Below are records; count the lines that hold the string "play" and give only the count.

* _MATERIAL PROVIDED_:
* * * * *

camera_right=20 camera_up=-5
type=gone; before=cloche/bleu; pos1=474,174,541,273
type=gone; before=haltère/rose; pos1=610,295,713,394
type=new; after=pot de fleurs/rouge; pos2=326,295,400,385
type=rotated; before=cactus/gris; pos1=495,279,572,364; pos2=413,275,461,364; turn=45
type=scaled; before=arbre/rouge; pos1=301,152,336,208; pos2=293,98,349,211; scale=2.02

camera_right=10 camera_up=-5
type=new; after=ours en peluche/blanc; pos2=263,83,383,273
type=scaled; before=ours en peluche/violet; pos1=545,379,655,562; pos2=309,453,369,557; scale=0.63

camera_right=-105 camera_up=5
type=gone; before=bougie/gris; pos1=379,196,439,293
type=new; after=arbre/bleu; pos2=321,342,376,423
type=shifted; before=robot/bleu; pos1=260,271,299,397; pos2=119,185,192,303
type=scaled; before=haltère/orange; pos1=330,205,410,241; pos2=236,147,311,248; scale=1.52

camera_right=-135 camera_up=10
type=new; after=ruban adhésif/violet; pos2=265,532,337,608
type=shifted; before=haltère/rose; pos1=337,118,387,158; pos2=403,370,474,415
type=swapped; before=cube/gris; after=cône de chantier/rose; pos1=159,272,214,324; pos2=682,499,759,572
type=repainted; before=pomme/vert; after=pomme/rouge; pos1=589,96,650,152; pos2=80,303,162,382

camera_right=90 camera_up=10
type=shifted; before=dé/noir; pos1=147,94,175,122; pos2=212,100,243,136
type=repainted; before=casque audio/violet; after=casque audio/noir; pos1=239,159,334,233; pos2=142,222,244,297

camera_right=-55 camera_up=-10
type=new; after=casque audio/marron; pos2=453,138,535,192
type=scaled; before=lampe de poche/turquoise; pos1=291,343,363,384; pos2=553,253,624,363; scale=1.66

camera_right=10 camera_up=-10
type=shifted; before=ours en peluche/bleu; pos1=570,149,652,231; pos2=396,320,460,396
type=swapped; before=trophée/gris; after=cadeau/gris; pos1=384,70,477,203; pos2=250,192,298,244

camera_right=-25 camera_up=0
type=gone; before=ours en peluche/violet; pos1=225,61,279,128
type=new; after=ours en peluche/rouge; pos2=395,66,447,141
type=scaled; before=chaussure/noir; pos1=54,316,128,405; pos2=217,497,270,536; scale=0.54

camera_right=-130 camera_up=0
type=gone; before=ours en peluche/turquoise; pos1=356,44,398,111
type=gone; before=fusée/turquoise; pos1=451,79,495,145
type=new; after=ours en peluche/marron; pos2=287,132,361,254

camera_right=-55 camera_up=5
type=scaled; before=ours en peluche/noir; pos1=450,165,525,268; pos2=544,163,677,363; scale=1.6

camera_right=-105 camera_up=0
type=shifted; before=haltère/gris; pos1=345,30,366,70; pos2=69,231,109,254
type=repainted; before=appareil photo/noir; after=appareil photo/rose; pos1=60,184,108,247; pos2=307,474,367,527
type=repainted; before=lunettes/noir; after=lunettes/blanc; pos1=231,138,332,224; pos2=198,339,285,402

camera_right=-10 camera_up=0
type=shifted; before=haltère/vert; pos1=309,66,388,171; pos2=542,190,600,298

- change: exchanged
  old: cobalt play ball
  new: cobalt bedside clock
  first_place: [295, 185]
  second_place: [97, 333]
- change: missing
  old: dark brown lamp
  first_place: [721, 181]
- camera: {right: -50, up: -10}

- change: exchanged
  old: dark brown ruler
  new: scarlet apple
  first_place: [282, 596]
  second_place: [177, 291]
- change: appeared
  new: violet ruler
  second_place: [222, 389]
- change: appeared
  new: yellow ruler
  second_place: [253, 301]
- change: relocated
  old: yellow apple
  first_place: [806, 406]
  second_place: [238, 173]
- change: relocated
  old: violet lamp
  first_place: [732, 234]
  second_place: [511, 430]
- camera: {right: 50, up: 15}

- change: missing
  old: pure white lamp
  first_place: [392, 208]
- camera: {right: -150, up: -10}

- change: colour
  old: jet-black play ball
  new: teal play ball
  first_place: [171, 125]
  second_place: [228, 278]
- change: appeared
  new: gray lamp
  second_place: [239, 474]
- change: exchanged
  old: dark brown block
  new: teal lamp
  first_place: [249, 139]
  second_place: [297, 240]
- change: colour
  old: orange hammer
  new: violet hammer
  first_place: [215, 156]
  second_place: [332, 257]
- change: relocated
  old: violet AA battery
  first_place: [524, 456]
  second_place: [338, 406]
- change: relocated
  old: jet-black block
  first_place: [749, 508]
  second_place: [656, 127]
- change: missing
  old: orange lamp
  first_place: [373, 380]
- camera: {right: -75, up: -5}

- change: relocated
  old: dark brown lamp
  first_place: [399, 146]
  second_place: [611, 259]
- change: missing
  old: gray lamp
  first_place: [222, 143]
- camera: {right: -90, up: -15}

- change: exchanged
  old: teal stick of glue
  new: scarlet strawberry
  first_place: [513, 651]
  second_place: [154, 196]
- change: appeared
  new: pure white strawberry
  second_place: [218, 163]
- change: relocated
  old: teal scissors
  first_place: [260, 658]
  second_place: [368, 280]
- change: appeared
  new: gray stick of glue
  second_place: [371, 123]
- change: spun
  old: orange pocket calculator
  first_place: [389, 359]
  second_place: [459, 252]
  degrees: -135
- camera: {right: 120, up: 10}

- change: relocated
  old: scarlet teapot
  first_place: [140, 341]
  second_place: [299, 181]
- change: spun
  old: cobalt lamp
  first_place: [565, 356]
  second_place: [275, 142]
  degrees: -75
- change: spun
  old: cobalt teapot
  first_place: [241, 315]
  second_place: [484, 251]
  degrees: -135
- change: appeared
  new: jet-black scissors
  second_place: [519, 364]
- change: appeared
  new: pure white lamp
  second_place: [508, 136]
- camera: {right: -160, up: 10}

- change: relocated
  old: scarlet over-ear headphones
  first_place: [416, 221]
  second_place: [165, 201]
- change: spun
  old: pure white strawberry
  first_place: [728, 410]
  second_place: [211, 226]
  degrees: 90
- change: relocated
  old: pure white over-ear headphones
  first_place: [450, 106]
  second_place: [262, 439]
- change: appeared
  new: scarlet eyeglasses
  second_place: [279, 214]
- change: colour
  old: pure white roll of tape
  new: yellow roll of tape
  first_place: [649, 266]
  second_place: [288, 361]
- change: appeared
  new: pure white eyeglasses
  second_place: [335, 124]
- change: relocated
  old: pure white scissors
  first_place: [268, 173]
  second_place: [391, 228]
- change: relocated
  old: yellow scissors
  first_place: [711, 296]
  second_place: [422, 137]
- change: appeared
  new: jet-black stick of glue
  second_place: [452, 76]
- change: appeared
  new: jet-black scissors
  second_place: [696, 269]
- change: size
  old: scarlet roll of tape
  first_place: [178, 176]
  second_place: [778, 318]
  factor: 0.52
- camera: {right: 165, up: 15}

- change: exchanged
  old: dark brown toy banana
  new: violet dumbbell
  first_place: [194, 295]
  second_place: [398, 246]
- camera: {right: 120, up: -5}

* * * * *

* _RESPONSE TO THE TASK_: 3